EXERCISE REQUIREMENTS ▸ The full listing, minus its pictures, should be printed again exactly as it stands.

##############################

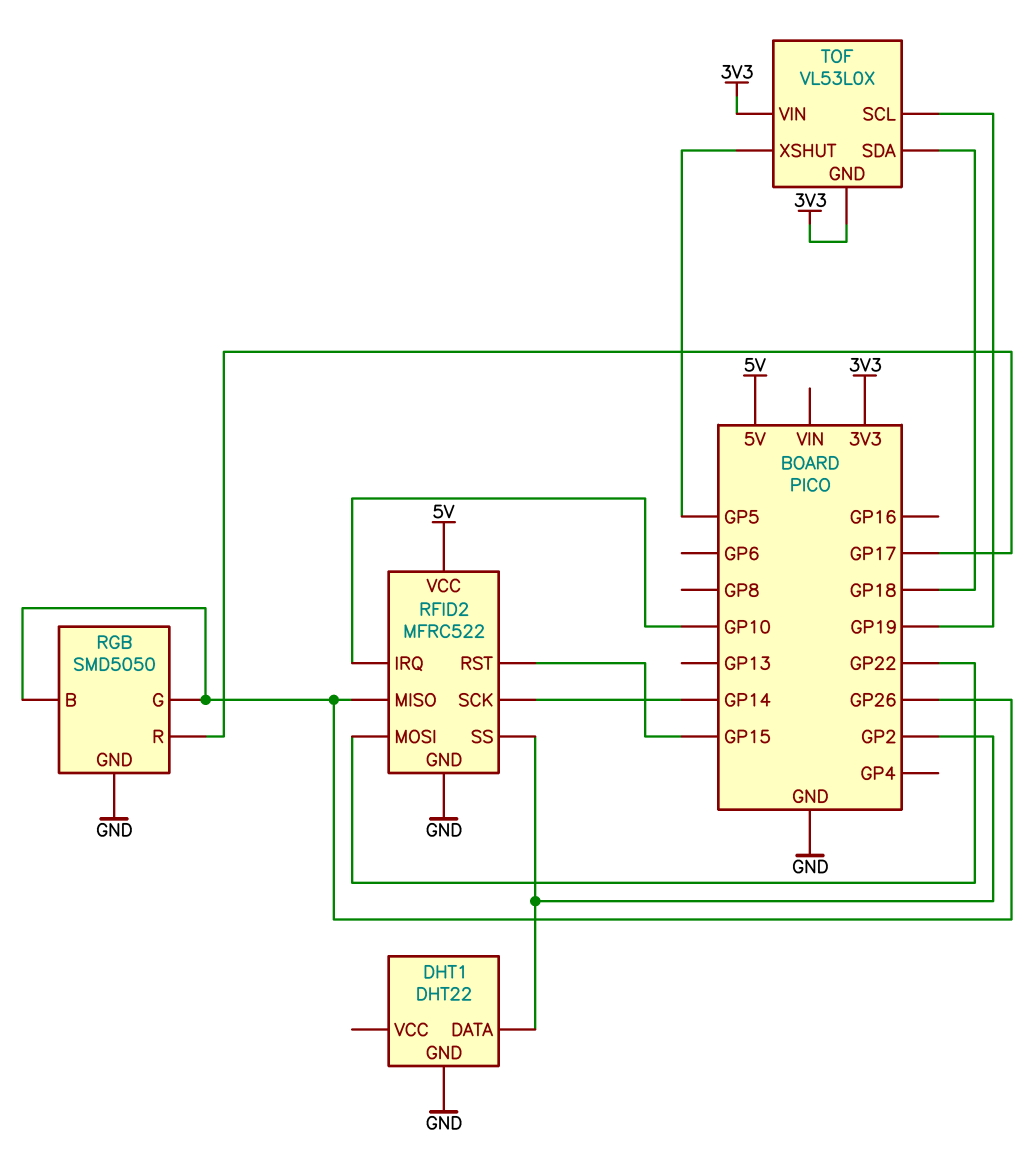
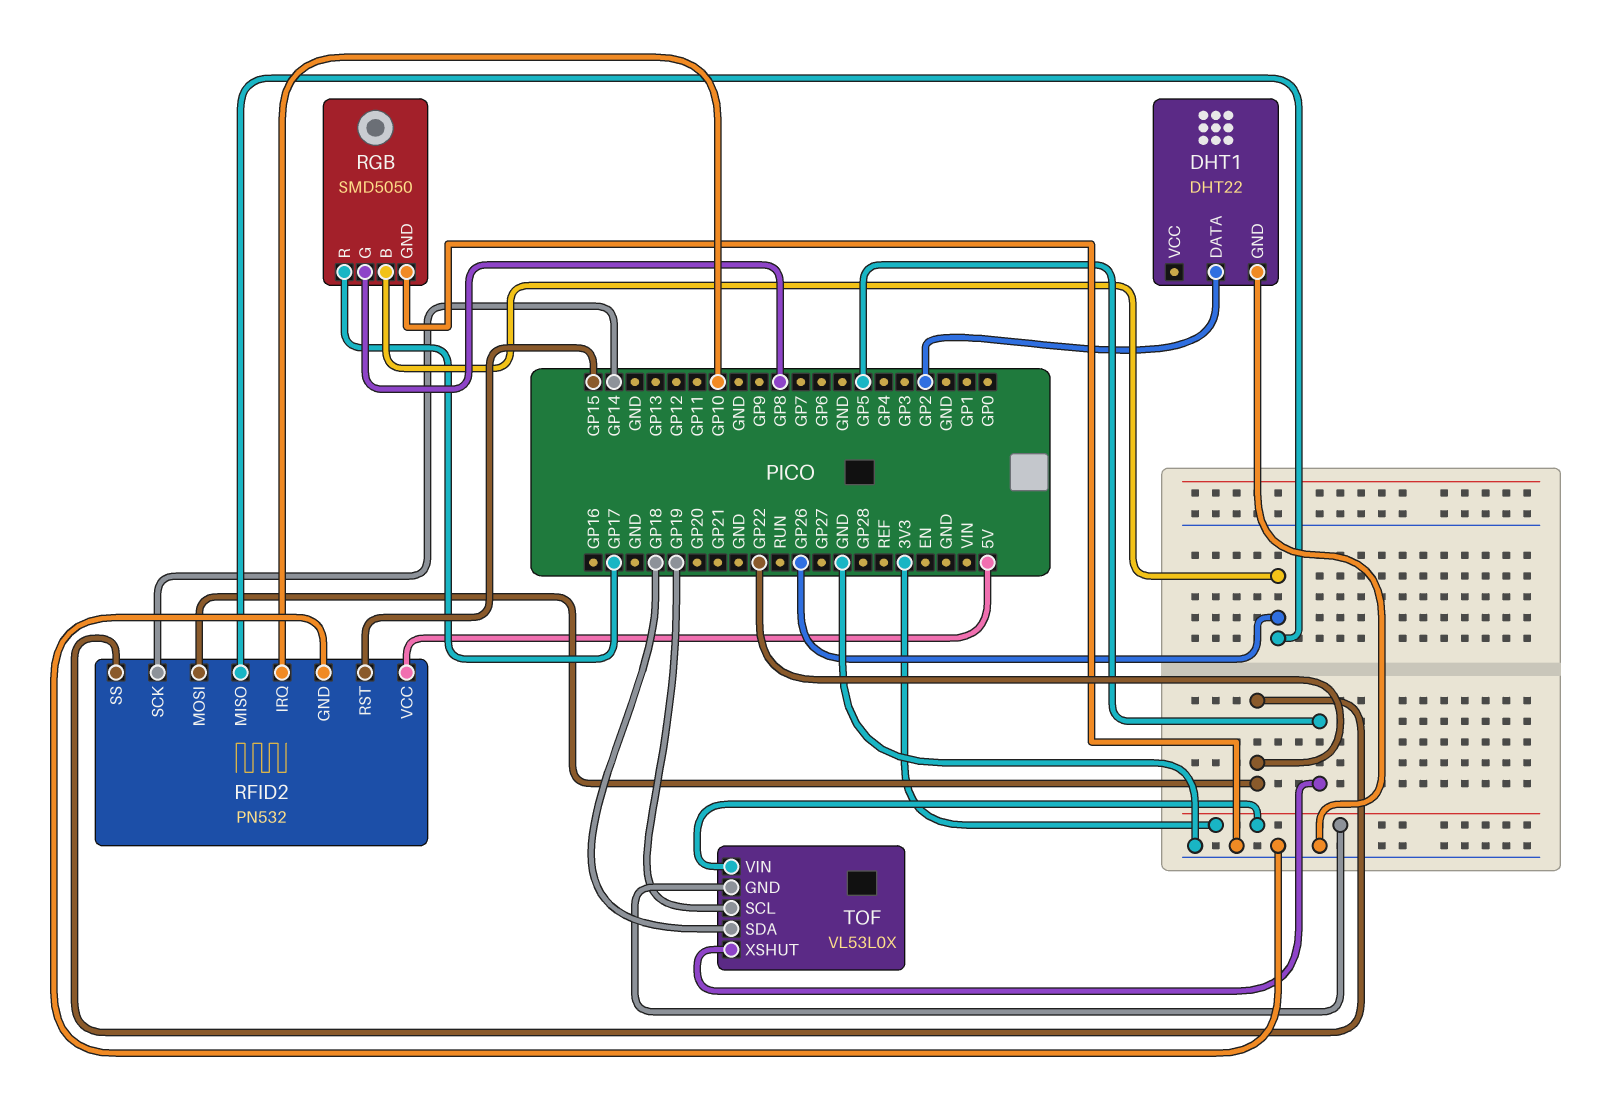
RFID2: MFRC522 -> PN532
RFID2 pin SS: GP2 -> GP22
RGB pin G: GP26 -> GP8

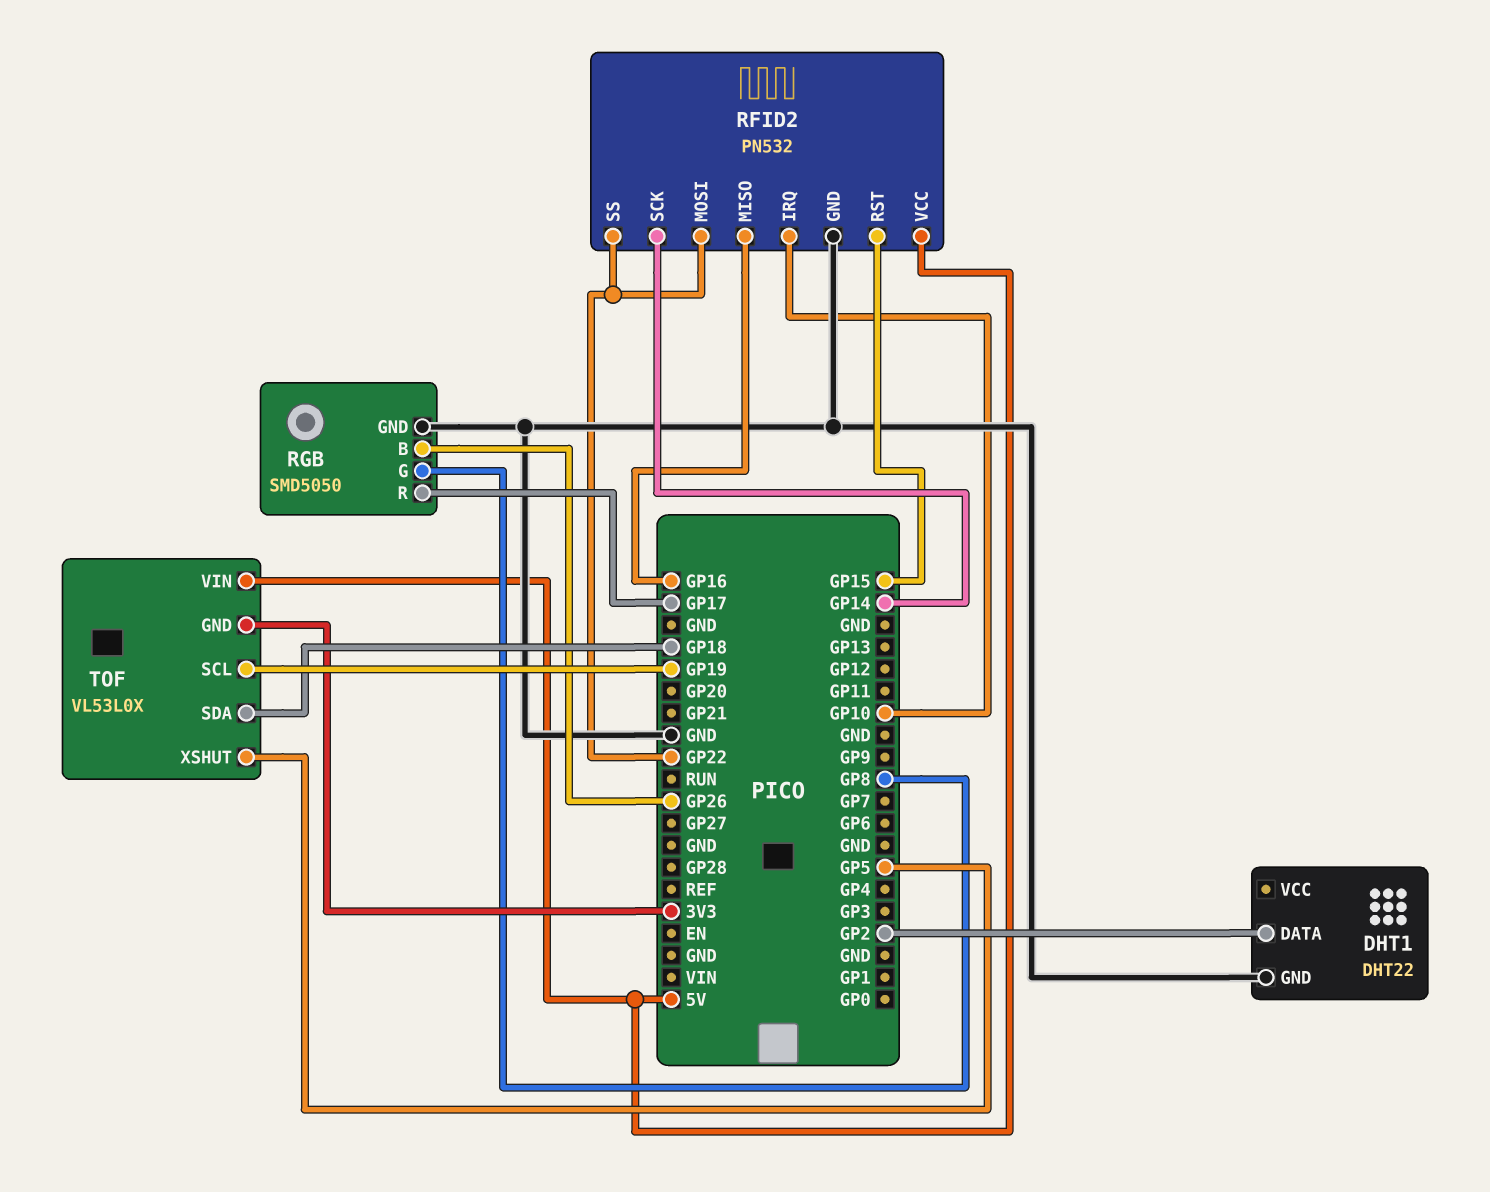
RFID2 pin MISO: GP26 -> GP16
TOF pin VIN: 3V3 -> 5V

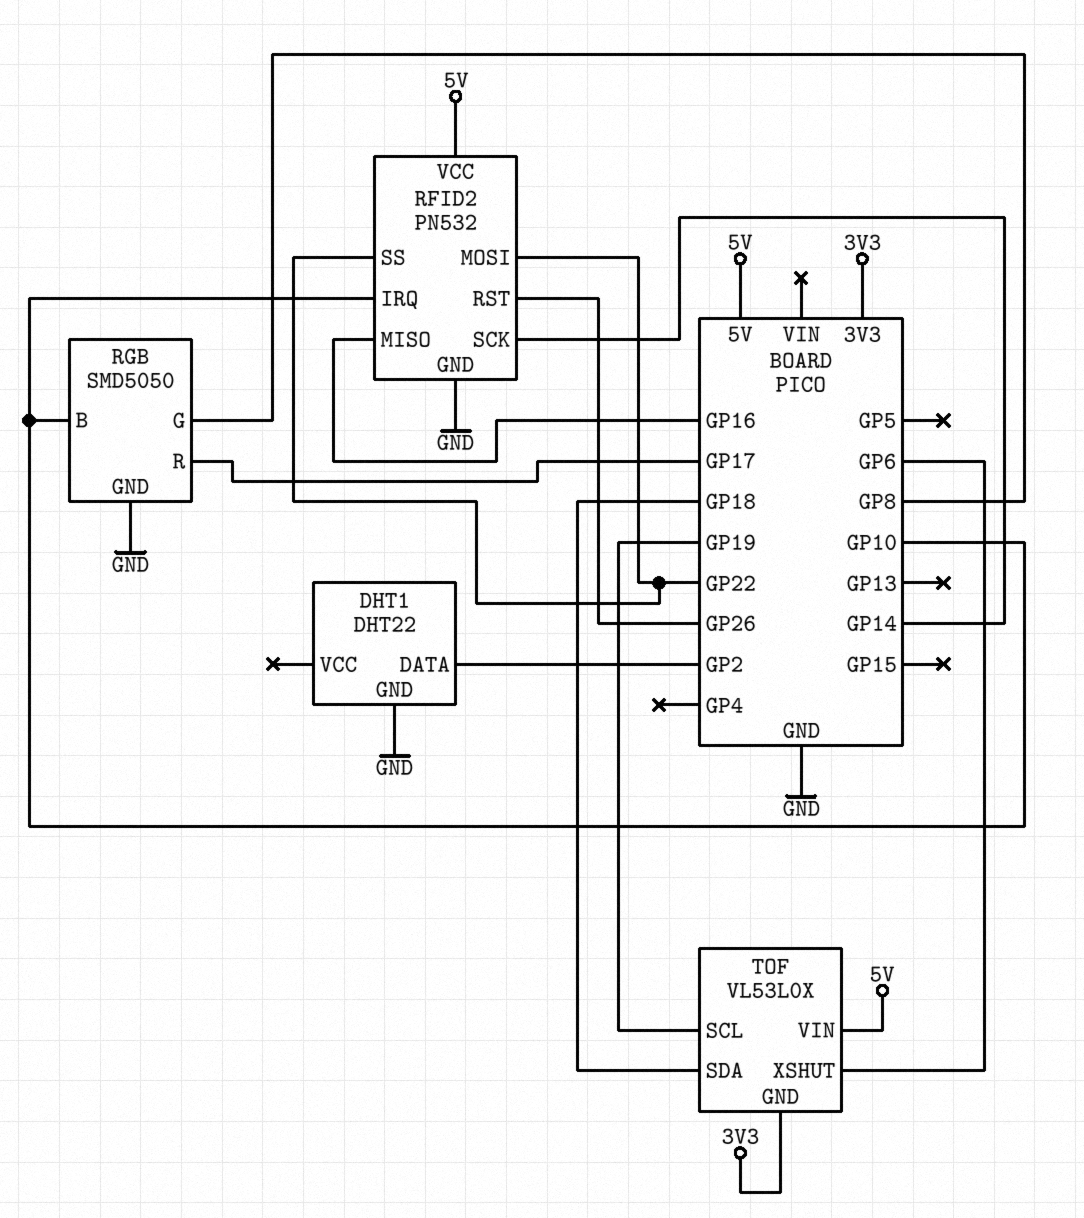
RFID2 pin RST: GP15 -> GP26
RGB pin B: GP26 -> GP10
TOF pin XSHUT: GP5 -> GP6

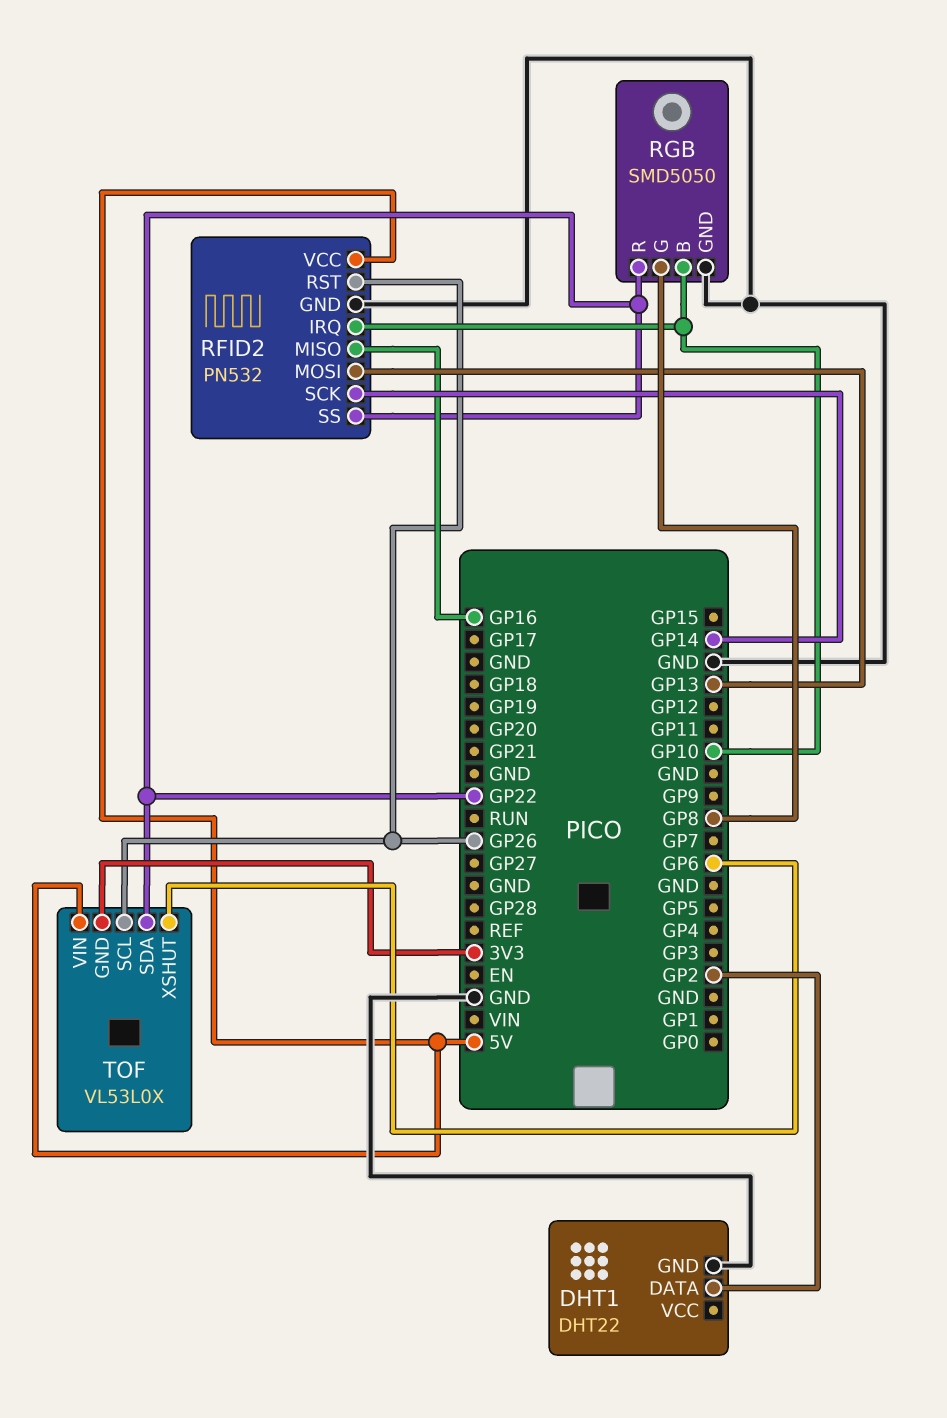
RFID2 pin MOSI: GP22 -> GP13
RGB pin R: GP17 -> GP22
TOF pin SCL: GP19 -> GP26
TOF pin SDA: GP18 -> GP22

##############################

EXPECTED ANSWER ▸
RFID2: MFRC522 -> PN532
RFID2 pin SS: GP2 -> GP22
RGB pin G: GP26 -> GP8

RFID2 pin MISO: GP26 -> GP16
TOF pin VIN: 3V3 -> 5V

RFID2 pin RST: GP15 -> GP26
RGB pin B: GP26 -> GP10
TOF pin XSHUT: GP5 -> GP6

RFID2 pin MOSI: GP22 -> GP13
RGB pin R: GP17 -> GP22
TOF pin SCL: GP19 -> GP26
TOF pin SDA: GP18 -> GP22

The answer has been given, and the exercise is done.